<<<<

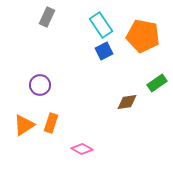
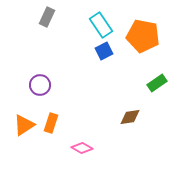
brown diamond: moved 3 px right, 15 px down
pink diamond: moved 1 px up
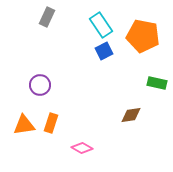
green rectangle: rotated 48 degrees clockwise
brown diamond: moved 1 px right, 2 px up
orange triangle: rotated 25 degrees clockwise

>>>>

TO BE DONE: Copy out every line of the listing above word for word, leaving out the picture lines.

PROBLEM SOLUTION:
brown diamond: moved 3 px right, 15 px down
pink diamond: moved 1 px up
green rectangle: rotated 48 degrees clockwise
brown diamond: moved 1 px right, 2 px up
orange triangle: rotated 25 degrees clockwise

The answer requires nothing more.